**WHAT THIS TASK INVOLVES**
Please repeat the lines below, exactly and only, from the one that holds "C11: 2.2uF (plus" through the one that holds "U2: LTC4054 -> TP4054".

**RECORDED DATA**

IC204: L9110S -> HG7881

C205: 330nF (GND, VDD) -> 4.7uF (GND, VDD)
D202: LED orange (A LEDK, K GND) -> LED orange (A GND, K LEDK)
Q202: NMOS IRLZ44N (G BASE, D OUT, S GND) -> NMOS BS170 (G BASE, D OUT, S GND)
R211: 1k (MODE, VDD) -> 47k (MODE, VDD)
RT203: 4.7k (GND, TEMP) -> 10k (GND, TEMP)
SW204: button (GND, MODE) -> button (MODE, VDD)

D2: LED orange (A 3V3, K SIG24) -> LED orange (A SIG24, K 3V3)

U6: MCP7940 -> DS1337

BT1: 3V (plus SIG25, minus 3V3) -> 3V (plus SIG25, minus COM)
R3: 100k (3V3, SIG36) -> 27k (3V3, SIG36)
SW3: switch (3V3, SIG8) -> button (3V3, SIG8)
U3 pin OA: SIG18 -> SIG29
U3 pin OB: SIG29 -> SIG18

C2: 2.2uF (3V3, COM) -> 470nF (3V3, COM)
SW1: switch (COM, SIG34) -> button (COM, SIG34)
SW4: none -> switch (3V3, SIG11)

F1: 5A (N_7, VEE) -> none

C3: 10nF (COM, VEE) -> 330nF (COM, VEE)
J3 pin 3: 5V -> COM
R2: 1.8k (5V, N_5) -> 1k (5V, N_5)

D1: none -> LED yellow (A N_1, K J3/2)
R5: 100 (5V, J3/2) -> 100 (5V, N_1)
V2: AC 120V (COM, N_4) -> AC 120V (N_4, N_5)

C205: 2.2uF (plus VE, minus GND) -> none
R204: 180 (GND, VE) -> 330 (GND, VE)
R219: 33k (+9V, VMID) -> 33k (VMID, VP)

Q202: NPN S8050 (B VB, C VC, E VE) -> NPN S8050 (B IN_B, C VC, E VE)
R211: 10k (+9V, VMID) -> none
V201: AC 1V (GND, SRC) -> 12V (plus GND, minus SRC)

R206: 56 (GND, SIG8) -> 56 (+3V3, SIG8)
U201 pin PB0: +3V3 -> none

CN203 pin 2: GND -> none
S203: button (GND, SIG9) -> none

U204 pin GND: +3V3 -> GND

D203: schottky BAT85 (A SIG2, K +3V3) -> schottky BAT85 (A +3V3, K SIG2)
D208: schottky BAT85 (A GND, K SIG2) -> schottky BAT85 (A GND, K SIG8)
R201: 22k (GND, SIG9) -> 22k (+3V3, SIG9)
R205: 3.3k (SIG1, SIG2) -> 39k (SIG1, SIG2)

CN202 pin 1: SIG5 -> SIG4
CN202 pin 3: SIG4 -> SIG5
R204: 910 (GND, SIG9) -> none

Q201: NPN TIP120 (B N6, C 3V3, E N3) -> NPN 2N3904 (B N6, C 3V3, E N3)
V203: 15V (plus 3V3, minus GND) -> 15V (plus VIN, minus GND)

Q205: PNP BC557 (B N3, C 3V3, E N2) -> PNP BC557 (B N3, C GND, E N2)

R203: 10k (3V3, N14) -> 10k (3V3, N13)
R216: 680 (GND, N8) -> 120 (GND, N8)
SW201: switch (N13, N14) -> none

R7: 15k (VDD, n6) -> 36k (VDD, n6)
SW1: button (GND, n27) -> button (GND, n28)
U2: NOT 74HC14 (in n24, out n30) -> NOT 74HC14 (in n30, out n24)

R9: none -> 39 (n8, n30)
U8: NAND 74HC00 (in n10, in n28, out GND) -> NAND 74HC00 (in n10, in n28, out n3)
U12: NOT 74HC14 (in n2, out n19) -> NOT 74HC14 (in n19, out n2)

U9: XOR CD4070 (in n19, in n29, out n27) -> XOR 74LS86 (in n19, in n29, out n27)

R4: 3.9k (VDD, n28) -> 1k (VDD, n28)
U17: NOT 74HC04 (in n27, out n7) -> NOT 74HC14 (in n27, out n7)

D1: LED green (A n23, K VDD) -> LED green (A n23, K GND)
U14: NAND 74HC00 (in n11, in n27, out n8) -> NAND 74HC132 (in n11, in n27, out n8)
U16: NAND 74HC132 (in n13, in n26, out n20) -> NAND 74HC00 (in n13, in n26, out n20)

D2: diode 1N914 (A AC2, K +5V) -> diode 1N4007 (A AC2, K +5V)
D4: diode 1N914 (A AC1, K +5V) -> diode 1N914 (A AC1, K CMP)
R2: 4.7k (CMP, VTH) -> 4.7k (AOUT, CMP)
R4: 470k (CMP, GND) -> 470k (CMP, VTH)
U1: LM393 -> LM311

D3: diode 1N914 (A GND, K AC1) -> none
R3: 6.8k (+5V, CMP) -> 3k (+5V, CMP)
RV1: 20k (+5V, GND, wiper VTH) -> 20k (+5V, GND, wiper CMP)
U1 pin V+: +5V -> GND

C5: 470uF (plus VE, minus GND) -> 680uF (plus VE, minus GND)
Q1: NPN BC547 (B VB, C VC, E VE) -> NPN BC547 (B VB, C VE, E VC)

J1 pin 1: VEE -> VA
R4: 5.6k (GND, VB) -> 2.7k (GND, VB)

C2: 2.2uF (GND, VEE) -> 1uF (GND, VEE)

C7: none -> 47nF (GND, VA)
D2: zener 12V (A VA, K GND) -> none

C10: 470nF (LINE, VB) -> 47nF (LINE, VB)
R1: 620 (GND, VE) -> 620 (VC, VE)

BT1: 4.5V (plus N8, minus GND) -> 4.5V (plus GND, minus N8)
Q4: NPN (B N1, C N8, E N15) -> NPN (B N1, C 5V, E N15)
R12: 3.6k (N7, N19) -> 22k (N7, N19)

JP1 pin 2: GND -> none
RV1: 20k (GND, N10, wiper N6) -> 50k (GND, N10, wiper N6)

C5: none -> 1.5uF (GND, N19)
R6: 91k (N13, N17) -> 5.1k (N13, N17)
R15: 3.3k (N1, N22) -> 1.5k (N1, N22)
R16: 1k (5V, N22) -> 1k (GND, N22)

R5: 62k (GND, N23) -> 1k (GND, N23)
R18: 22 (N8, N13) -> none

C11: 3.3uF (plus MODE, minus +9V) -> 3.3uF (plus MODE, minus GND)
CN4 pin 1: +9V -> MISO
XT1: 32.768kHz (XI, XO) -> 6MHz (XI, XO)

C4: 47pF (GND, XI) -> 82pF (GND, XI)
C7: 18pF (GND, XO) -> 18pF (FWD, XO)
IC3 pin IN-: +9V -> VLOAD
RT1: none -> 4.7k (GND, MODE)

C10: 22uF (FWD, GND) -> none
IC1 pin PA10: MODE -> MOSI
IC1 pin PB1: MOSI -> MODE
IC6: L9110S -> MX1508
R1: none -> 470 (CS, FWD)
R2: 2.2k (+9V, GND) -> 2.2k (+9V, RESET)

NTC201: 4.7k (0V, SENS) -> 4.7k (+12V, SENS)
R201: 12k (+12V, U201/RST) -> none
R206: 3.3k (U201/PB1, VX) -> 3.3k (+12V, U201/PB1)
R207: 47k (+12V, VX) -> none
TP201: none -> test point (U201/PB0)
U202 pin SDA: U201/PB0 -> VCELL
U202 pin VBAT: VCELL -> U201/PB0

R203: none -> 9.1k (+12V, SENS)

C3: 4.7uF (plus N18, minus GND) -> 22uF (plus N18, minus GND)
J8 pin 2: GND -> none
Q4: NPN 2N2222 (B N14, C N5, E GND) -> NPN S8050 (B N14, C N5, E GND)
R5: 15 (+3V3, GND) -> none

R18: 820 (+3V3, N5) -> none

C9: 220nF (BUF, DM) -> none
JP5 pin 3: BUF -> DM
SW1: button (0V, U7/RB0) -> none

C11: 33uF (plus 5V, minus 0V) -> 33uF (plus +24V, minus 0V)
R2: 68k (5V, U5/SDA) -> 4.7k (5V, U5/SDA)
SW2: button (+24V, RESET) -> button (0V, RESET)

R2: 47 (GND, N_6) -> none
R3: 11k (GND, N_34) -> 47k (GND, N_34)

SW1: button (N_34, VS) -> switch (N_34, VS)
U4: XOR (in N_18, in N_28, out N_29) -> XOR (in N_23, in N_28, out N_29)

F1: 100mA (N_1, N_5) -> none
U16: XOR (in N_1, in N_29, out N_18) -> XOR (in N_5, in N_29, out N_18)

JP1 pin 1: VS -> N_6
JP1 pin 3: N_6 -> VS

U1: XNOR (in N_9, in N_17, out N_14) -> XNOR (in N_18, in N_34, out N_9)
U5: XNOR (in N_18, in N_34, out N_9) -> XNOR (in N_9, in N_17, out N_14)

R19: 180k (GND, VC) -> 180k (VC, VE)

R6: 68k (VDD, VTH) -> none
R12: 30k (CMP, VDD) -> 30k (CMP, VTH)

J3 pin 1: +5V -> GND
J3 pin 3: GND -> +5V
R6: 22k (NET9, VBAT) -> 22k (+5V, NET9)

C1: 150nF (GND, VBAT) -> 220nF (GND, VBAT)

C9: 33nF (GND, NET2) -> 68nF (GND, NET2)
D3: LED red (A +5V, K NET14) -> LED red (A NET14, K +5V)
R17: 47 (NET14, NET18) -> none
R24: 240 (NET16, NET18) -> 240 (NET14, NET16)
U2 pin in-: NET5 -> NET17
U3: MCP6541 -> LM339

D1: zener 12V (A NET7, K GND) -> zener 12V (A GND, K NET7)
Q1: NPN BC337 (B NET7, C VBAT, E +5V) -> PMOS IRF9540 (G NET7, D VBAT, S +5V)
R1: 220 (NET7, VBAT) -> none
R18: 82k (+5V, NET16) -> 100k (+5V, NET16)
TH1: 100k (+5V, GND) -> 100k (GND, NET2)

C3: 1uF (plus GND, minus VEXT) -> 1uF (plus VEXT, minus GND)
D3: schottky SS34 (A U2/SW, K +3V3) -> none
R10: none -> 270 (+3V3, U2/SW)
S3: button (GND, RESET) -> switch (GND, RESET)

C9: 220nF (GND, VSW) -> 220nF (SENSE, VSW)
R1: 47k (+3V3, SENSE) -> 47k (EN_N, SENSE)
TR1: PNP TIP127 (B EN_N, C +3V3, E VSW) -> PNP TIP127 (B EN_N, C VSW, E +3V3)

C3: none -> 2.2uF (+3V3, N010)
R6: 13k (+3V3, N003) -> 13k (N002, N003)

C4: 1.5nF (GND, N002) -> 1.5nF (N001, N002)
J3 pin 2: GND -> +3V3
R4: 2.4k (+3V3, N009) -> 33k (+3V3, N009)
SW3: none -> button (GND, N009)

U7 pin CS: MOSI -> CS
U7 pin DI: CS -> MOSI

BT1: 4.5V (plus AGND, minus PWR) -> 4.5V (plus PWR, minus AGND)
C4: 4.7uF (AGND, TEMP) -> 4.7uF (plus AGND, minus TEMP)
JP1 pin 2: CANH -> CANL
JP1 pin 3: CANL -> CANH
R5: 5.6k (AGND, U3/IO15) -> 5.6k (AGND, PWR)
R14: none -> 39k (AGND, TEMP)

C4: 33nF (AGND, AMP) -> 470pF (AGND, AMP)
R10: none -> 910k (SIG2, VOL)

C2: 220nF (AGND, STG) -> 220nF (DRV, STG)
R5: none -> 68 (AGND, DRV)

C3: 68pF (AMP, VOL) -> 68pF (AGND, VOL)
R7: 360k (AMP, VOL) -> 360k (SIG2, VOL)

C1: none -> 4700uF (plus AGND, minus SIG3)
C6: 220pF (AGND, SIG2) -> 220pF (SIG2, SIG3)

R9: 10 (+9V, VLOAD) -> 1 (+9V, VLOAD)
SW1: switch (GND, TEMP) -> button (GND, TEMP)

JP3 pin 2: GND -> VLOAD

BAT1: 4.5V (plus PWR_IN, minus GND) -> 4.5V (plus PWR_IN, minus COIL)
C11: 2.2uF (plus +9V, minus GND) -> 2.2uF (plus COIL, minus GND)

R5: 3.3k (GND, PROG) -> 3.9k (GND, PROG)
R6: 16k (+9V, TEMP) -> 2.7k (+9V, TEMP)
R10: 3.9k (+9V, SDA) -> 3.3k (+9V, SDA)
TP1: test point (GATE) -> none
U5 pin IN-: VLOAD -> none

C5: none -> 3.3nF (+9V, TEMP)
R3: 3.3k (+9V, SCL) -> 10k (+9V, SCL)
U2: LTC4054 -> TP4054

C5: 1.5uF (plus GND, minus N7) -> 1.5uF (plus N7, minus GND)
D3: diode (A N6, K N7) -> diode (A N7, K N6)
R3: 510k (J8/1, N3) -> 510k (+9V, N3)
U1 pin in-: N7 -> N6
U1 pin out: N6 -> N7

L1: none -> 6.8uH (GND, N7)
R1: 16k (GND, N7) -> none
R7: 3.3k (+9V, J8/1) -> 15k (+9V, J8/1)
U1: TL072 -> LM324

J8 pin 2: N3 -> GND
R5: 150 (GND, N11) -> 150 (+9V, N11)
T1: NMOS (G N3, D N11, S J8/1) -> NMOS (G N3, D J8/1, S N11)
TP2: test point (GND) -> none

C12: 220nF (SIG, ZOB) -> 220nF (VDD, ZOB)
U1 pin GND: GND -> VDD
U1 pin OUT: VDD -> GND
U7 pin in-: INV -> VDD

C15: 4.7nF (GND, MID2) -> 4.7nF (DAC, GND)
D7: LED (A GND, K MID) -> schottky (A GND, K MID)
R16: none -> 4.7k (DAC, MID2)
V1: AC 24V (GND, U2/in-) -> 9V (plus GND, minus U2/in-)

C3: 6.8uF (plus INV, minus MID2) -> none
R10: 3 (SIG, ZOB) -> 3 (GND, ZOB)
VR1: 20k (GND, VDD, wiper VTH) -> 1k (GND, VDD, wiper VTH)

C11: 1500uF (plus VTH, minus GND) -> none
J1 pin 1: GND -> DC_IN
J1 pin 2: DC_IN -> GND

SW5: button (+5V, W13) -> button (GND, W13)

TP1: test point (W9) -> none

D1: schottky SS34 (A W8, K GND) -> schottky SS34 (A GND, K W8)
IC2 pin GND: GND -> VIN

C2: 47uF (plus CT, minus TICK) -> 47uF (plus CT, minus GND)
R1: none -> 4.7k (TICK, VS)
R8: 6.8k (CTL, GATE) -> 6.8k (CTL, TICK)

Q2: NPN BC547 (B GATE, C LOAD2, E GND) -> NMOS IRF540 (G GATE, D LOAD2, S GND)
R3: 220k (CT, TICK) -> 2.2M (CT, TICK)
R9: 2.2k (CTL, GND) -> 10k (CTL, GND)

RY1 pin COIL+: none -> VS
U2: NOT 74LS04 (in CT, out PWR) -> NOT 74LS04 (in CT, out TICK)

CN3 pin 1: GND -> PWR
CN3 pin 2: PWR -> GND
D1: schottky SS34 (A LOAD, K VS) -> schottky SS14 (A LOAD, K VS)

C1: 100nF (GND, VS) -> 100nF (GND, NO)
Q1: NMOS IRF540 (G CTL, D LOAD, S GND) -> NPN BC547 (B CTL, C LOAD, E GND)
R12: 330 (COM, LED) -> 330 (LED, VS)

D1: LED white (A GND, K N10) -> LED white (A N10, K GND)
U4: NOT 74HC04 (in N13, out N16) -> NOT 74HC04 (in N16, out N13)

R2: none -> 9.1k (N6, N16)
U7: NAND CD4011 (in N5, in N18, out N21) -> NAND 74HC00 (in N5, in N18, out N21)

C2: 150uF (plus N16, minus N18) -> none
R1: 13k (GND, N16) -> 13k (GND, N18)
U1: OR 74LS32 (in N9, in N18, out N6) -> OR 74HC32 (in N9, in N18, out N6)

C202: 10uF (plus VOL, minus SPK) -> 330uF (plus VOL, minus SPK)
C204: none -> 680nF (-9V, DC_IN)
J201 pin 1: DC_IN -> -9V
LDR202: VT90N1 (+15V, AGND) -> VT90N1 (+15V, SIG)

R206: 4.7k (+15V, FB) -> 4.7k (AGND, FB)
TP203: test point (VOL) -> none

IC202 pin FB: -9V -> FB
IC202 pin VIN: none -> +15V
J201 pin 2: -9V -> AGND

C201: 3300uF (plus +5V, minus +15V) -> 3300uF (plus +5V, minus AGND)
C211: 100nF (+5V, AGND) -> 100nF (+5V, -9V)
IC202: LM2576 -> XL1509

**SOLUTION**
C11: 2.2uF (plus +9V, minus GND) -> 2.2uF (plus COIL, minus GND)

R5: 3.3k (GND, PROG) -> 3.9k (GND, PROG)
R6: 16k (+9V, TEMP) -> 2.7k (+9V, TEMP)
R10: 3.9k (+9V, SDA) -> 3.3k (+9V, SDA)
TP1: test point (GATE) -> none
U5 pin IN-: VLOAD -> none

C5: none -> 3.3nF (+9V, TEMP)
R3: 3.3k (+9V, SCL) -> 10k (+9V, SCL)
U2: LTC4054 -> TP4054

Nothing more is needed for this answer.